__Assigned task__. Can you transcribe every entry word for word, skipping the images?

── Raw data

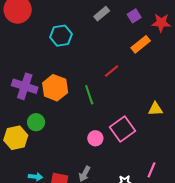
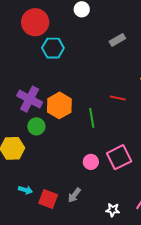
cyan hexagon: (61, 36) -> (53, 48), moved
red line: (112, 71) -> (118, 98), turned 42
green circle: (36, 122) -> (36, 126), moved

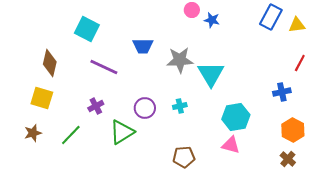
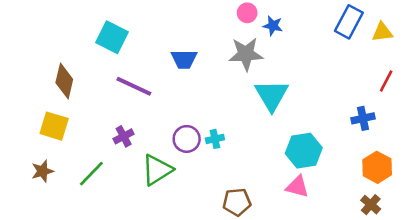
gray star: (180, 60) -> (246, 54), moved
cyan cross: (180, 106) -> (215, 139), moved

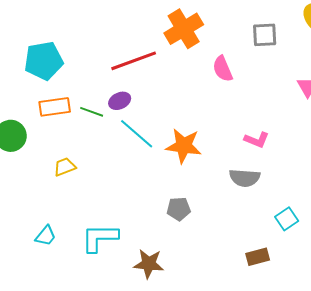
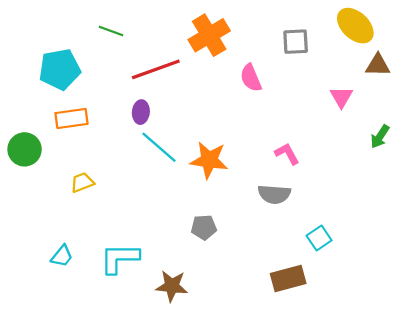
purple ellipse: (120, 101) -> (141, 112), turned -60
green line: (92, 112) -> (111, 31), moved
pink L-shape: (257, 140) -> (287, 154), turned -140
brown rectangle: (258, 257) -> (288, 279), size x1.4

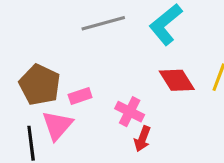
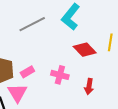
red arrow: (142, 139) -> (89, 86), moved

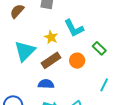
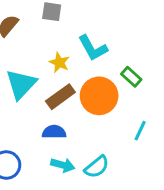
orange circle: (77, 61) -> (99, 96), size x1.6

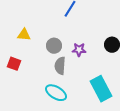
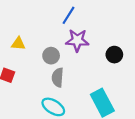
purple star: (79, 50) -> (77, 40), moved, size x1.5

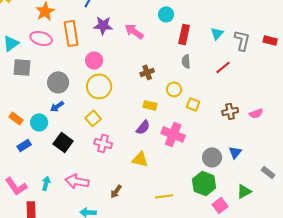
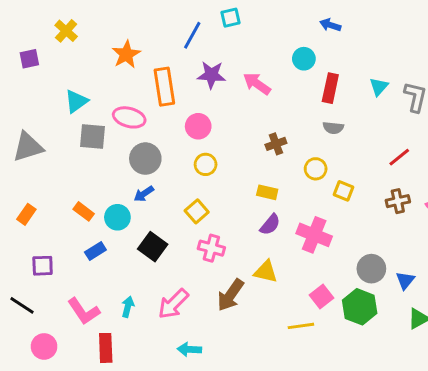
pink ellipse: (41, 38) -> (129, 117), moved
gray semicircle: (186, 61) -> (333, 128), turned -80
red line: (223, 67) -> (399, 157), moved
yellow circle: (99, 86) -> (206, 164), size x0.6
yellow rectangle: (150, 105) -> (267, 192), moved
blue triangle: (235, 152) -> (405, 280), moved
pink arrow: (77, 181) -> (173, 304), turned -55
brown arrow: (116, 191) -> (230, 295), moved, size x1.6
pink square: (220, 205) -> (321, 297), moved

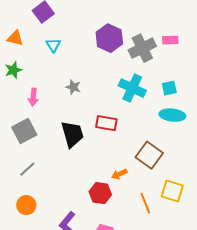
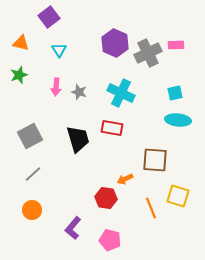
cyan cross: (132, 88) -> (121, 93), moved
pink arrow: (33, 97) -> (56, 87), moved
brown square: (149, 155) -> (155, 160), turned -32

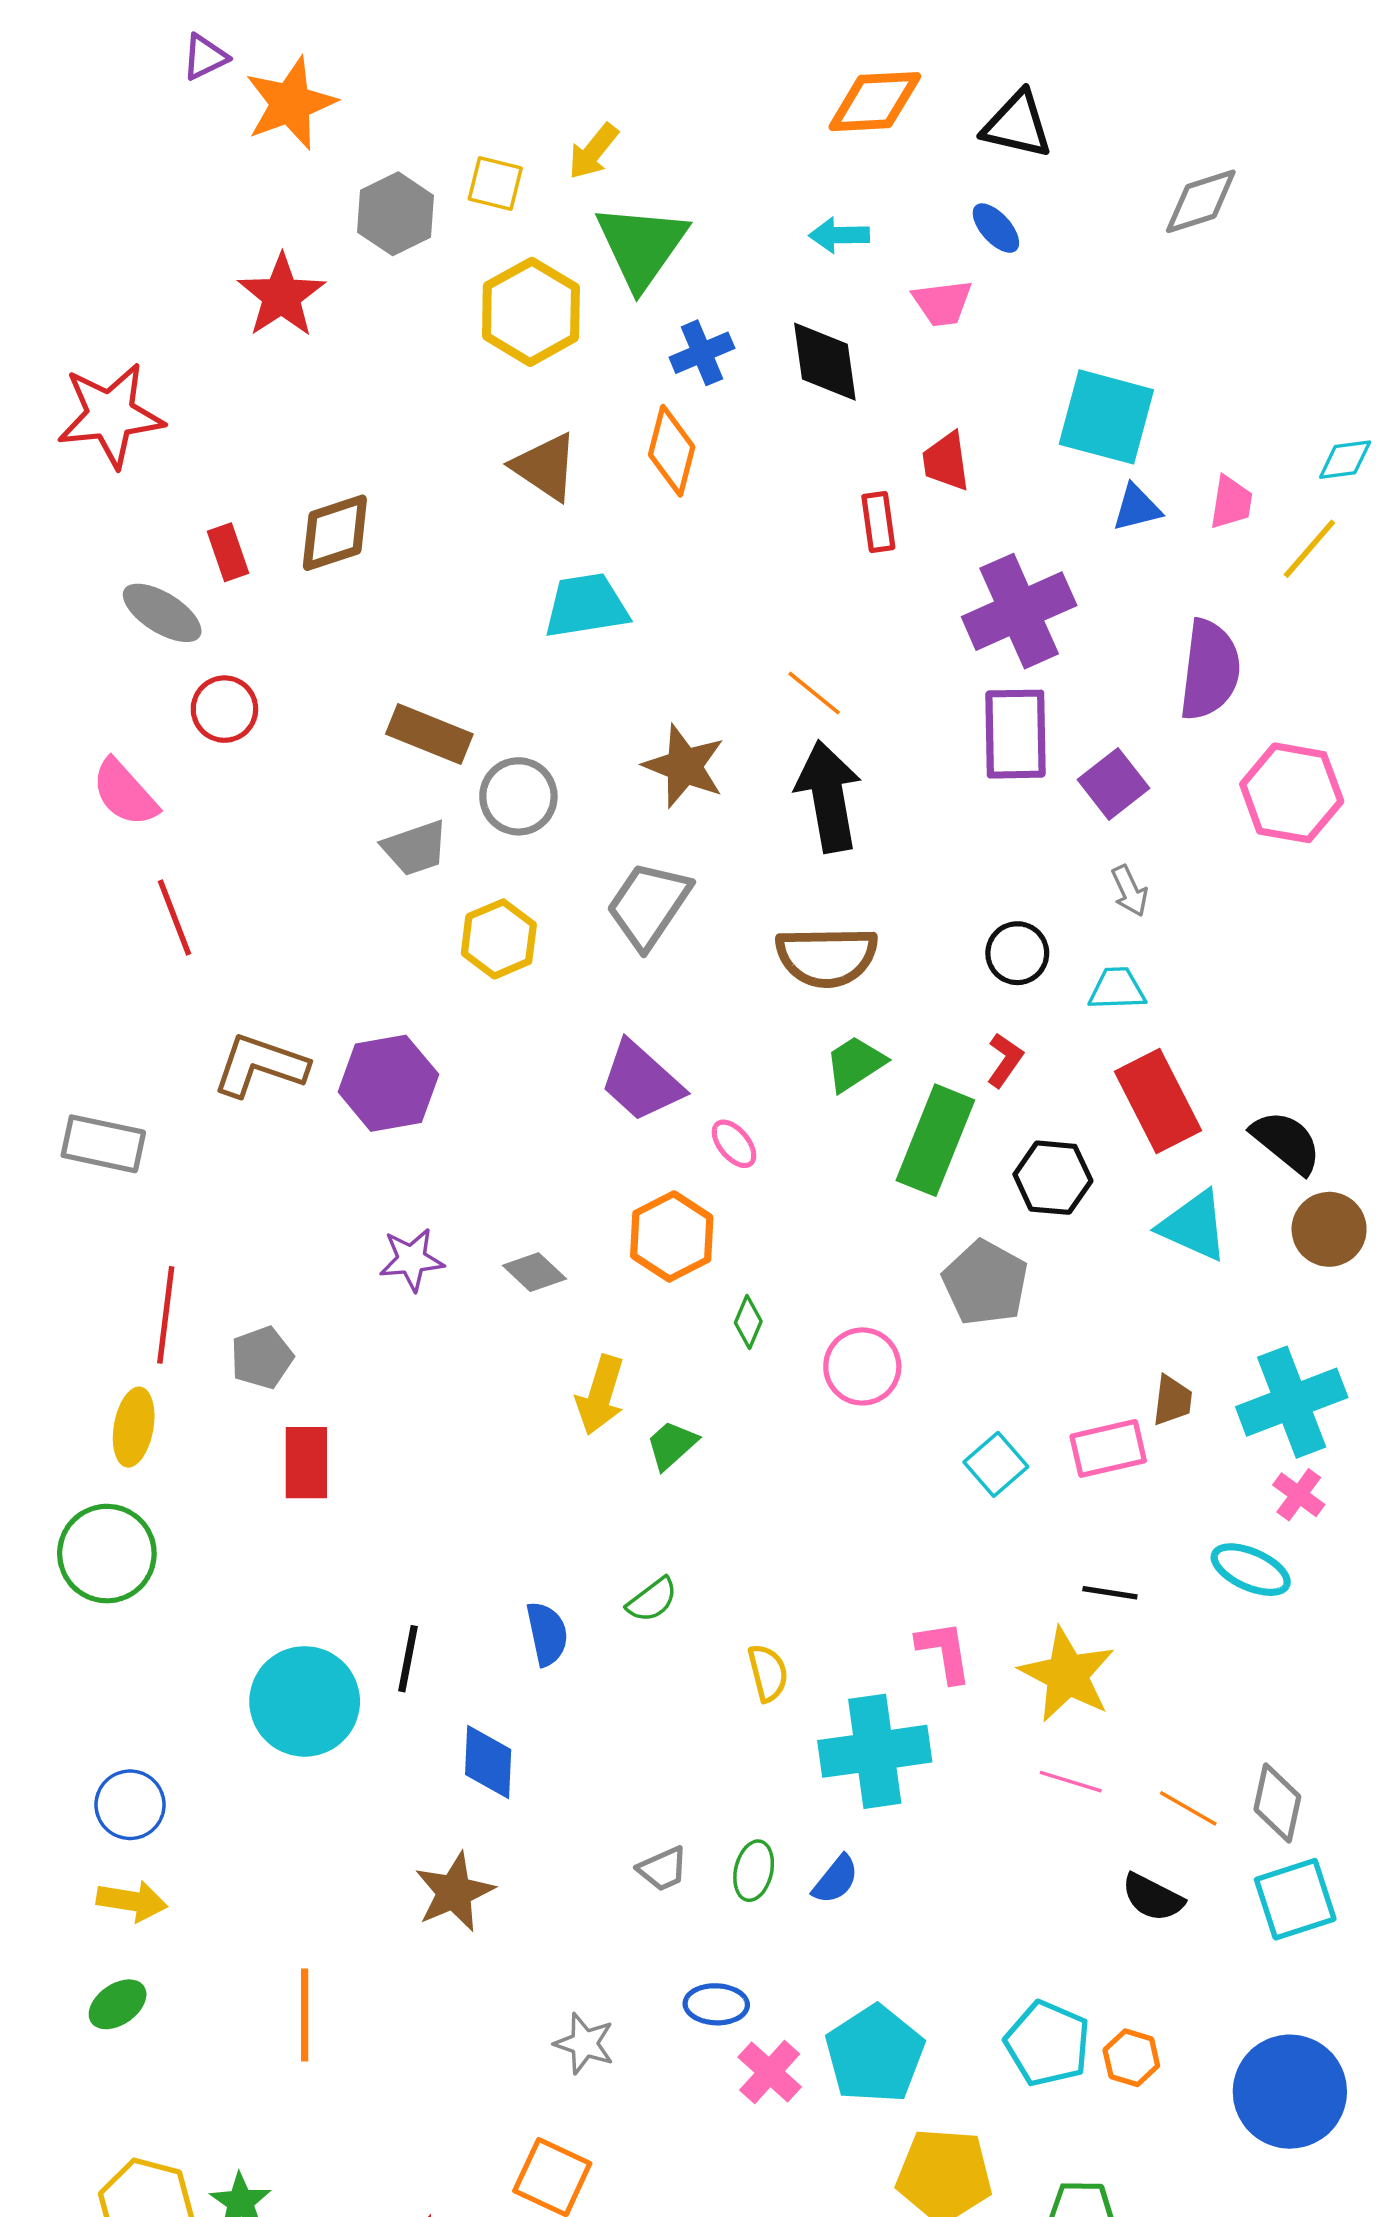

────

__Output of the exercise__.
cyan hexagon: (61, 36) -> (53, 48), moved
red line: (112, 71) -> (118, 98), turned 42
green circle: (36, 122) -> (36, 126), moved

gray star: (180, 60) -> (246, 54), moved
cyan cross: (180, 106) -> (215, 139), moved

purple ellipse: (120, 101) -> (141, 112), turned -60
green line: (92, 112) -> (111, 31), moved
pink L-shape: (257, 140) -> (287, 154), turned -140
brown rectangle: (258, 257) -> (288, 279), size x1.4

red arrow: (142, 139) -> (89, 86), moved

orange circle: (77, 61) -> (99, 96), size x1.6

purple star: (79, 50) -> (77, 40), moved, size x1.5

pink ellipse: (41, 38) -> (129, 117), moved
gray semicircle: (186, 61) -> (333, 128), turned -80
red line: (223, 67) -> (399, 157), moved
yellow circle: (99, 86) -> (206, 164), size x0.6
yellow rectangle: (150, 105) -> (267, 192), moved
blue triangle: (235, 152) -> (405, 280), moved
pink arrow: (77, 181) -> (173, 304), turned -55
brown arrow: (116, 191) -> (230, 295), moved, size x1.6
pink square: (220, 205) -> (321, 297), moved

cyan cross: (132, 88) -> (121, 93), moved
pink arrow: (33, 97) -> (56, 87), moved
brown square: (149, 155) -> (155, 160), turned -32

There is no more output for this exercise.